RECORDS SUPPLIED =>
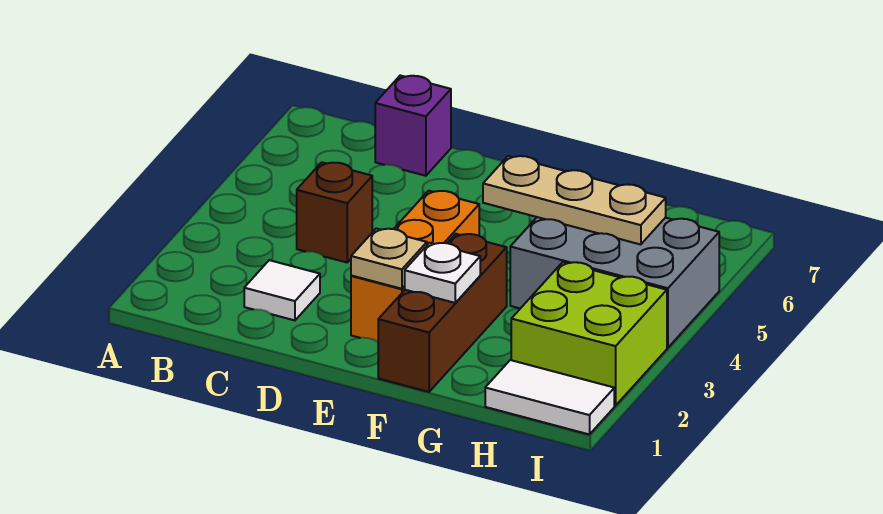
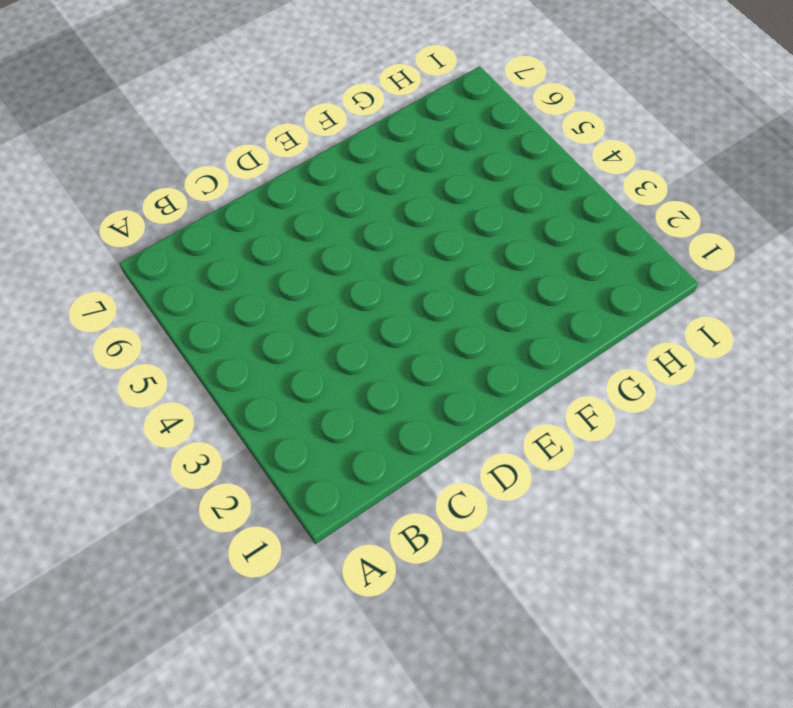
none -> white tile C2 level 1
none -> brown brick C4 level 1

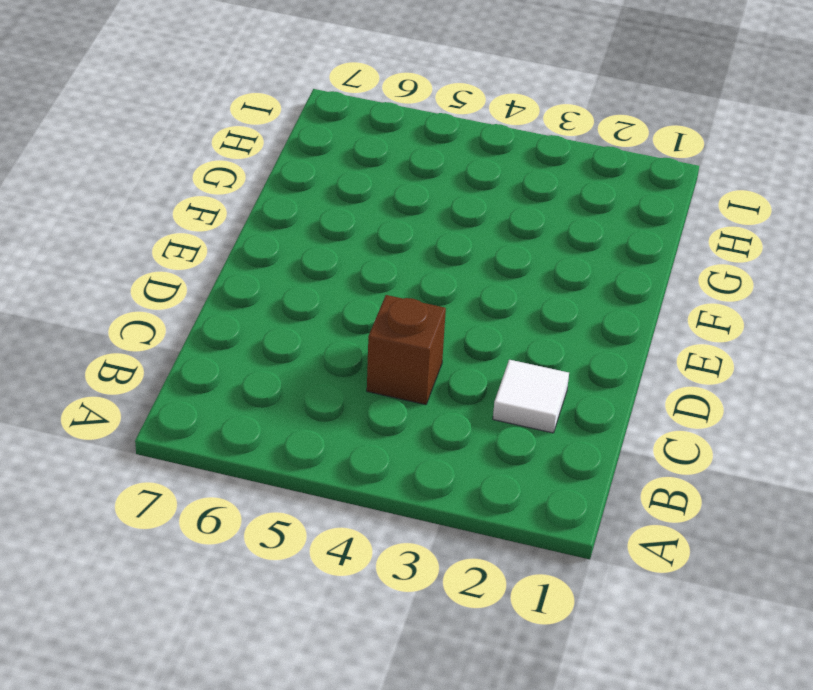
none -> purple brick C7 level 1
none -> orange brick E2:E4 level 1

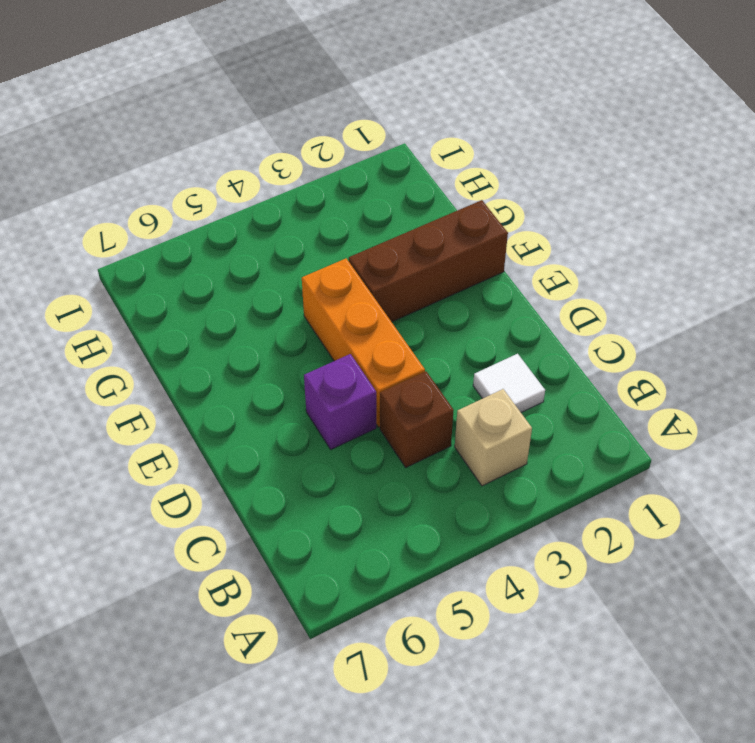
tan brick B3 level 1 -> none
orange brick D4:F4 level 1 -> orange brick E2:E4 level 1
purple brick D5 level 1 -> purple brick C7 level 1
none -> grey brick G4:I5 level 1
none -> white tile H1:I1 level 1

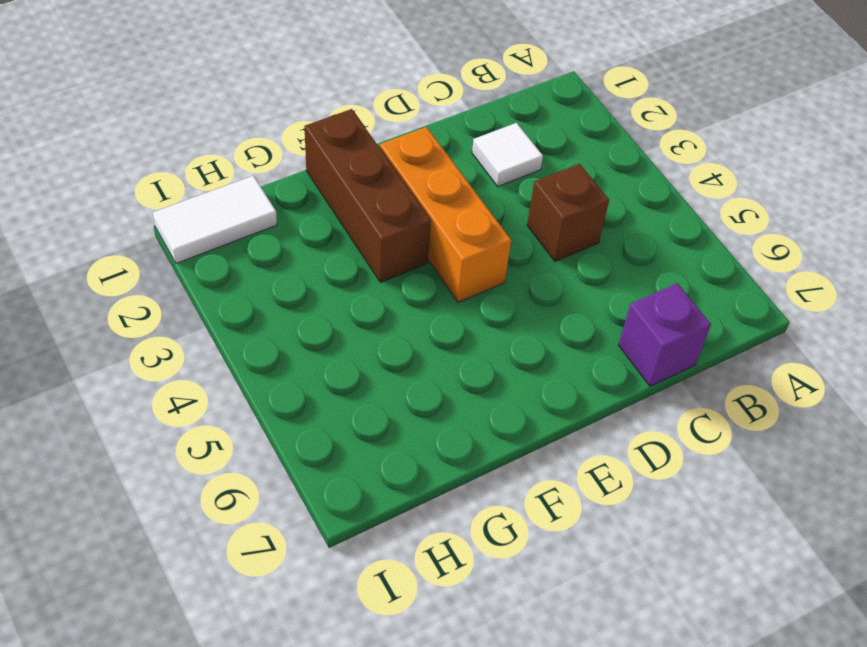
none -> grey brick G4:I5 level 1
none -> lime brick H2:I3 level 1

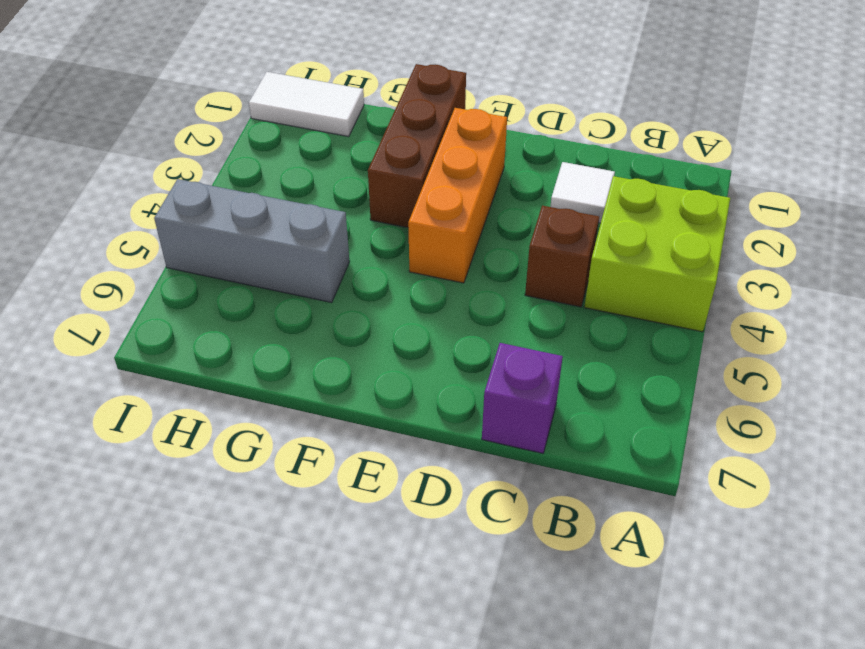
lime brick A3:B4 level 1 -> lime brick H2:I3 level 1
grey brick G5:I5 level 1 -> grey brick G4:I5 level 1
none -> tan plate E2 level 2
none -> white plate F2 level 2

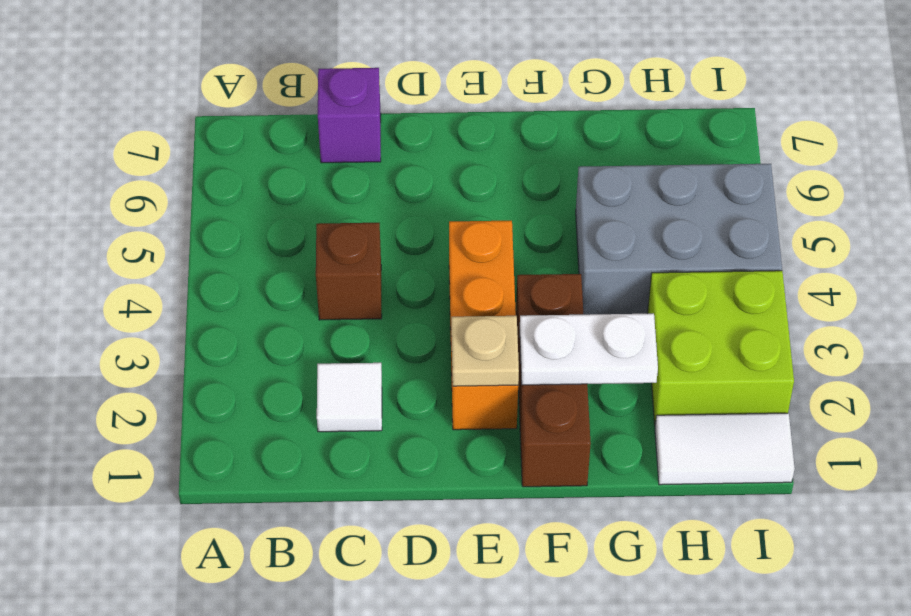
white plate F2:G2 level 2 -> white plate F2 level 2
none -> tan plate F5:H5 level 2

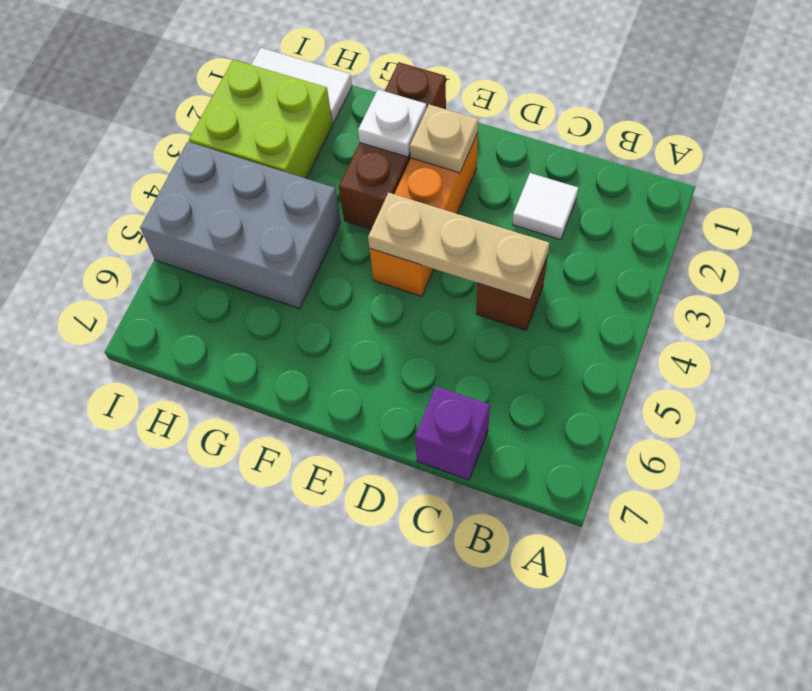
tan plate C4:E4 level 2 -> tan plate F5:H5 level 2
--
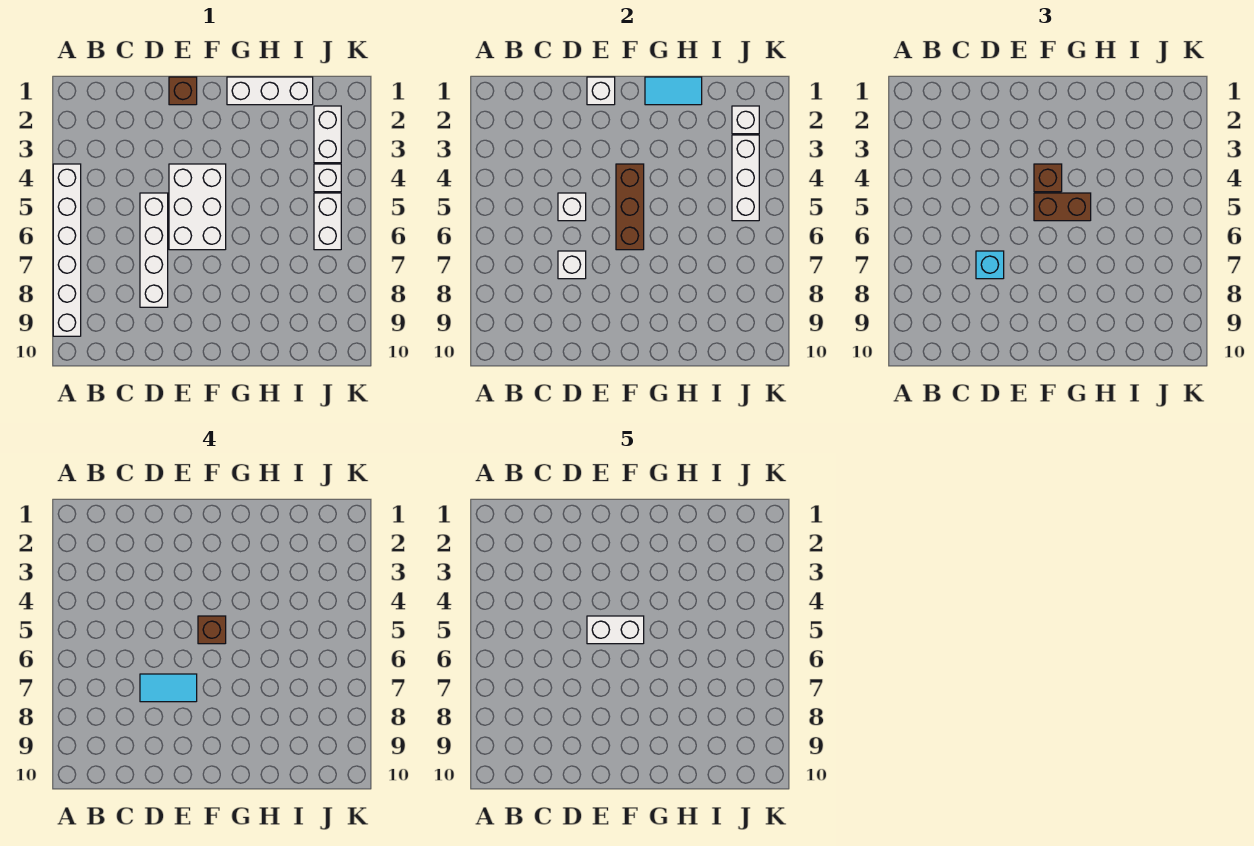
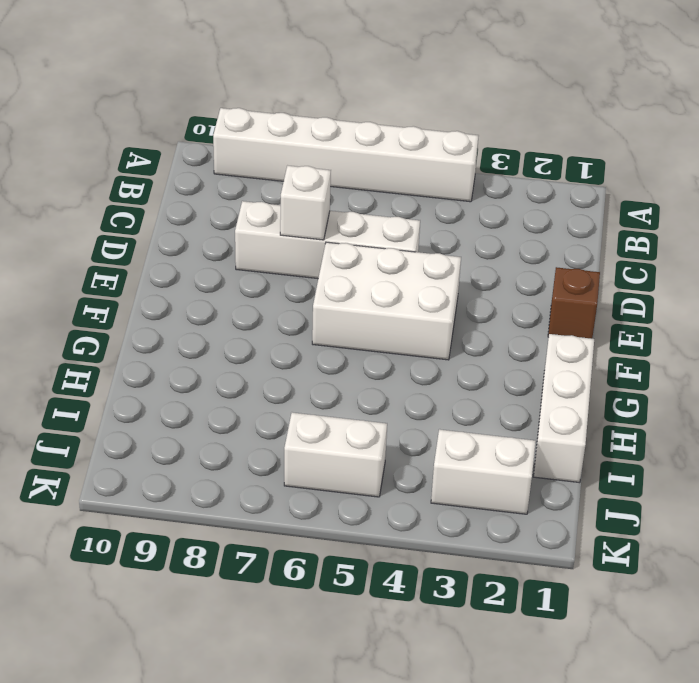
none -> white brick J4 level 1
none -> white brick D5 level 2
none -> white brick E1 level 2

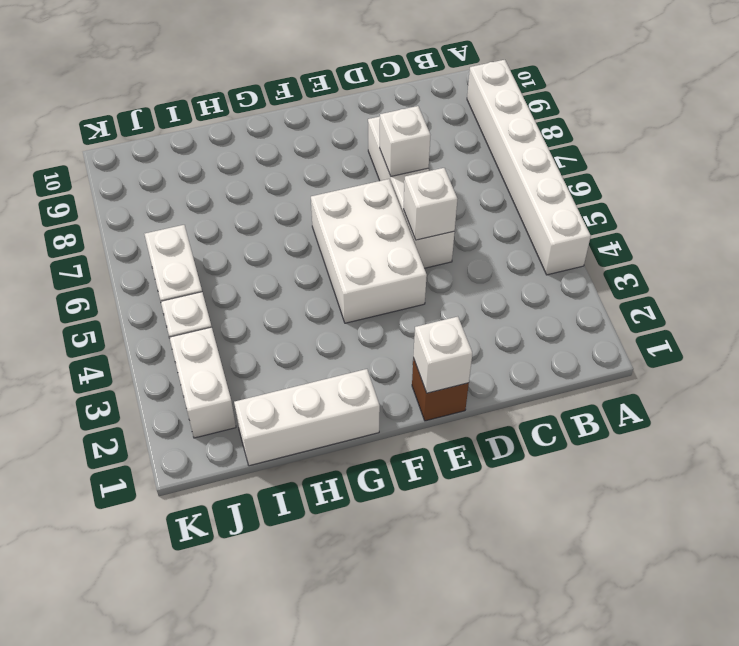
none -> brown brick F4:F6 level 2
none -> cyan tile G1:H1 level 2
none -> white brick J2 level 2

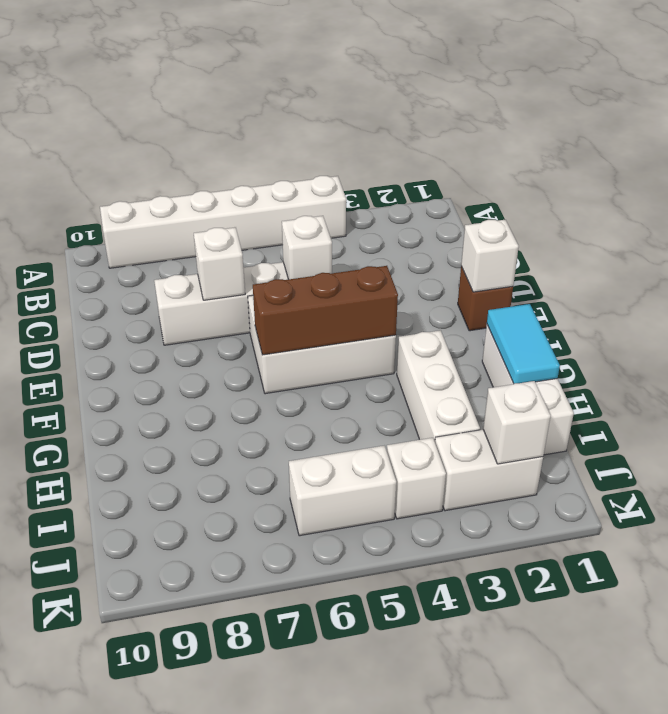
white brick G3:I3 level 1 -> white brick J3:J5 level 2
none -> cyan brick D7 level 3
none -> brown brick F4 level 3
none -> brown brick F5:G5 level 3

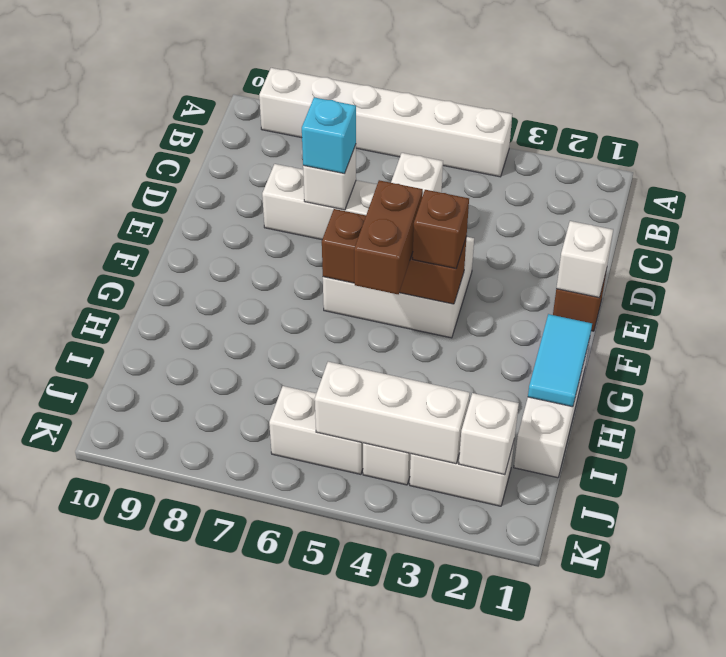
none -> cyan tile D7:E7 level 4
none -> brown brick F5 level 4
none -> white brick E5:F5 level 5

WHAT IS EXPECTED => Determine how many lines in the entries above hold the string "cyan", then report that number and nothing further.

EXERCISE SOLUTION => 3